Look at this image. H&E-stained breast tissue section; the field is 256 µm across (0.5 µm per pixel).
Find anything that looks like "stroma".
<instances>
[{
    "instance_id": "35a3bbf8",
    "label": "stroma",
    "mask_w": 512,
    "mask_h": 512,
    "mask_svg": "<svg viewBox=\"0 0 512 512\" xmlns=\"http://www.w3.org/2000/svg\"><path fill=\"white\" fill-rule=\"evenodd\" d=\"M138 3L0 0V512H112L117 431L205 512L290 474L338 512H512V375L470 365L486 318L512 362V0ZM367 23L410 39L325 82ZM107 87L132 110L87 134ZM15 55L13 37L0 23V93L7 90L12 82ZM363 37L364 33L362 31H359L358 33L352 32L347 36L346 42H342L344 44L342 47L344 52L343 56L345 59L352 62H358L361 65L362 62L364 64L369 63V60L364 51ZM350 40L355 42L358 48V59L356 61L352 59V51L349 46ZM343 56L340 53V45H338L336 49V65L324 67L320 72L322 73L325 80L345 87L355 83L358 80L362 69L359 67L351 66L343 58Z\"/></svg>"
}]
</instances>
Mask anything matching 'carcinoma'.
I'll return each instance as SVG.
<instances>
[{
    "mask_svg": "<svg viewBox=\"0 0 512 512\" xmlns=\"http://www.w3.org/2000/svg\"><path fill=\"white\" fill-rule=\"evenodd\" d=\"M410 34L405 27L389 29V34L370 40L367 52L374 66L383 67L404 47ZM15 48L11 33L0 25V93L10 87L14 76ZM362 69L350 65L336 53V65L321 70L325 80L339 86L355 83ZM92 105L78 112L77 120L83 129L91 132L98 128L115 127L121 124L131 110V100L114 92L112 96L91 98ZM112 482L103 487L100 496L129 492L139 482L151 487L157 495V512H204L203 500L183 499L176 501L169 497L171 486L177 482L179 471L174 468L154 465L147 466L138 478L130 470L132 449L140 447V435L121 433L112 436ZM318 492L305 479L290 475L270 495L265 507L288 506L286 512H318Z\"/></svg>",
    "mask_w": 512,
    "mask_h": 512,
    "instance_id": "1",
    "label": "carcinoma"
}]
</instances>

(Set exercise) Reproduce the lines of the entries above exactly, but only from the line containing "Mask anything matching 'carcinoma'." through the final line.

(Response)
Mask anything matching 'carcinoma'.
I'll return each instance as SVG.
<instances>
[{
    "mask_svg": "<svg viewBox=\"0 0 512 512\" xmlns=\"http://www.w3.org/2000/svg\"><path fill=\"white\" fill-rule=\"evenodd\" d=\"M410 34L405 27L389 29V34L370 40L367 52L374 66L383 67L404 47ZM15 48L11 33L0 25V93L10 87L14 76ZM362 69L350 65L336 53V65L321 70L325 80L339 86L355 83ZM92 105L78 112L77 120L83 129L91 132L98 128L115 127L121 124L131 110V100L114 92L112 96L91 98ZM112 482L103 487L100 496L129 492L139 482L151 487L157 495V512H204L203 500L183 499L176 501L169 497L171 486L177 482L179 471L174 468L154 465L147 466L138 478L130 470L132 449L140 447V435L121 433L112 436ZM318 492L305 479L290 475L270 495L265 507L288 506L286 512H318Z\"/></svg>",
    "mask_w": 512,
    "mask_h": 512,
    "instance_id": "1",
    "label": "carcinoma"
}]
</instances>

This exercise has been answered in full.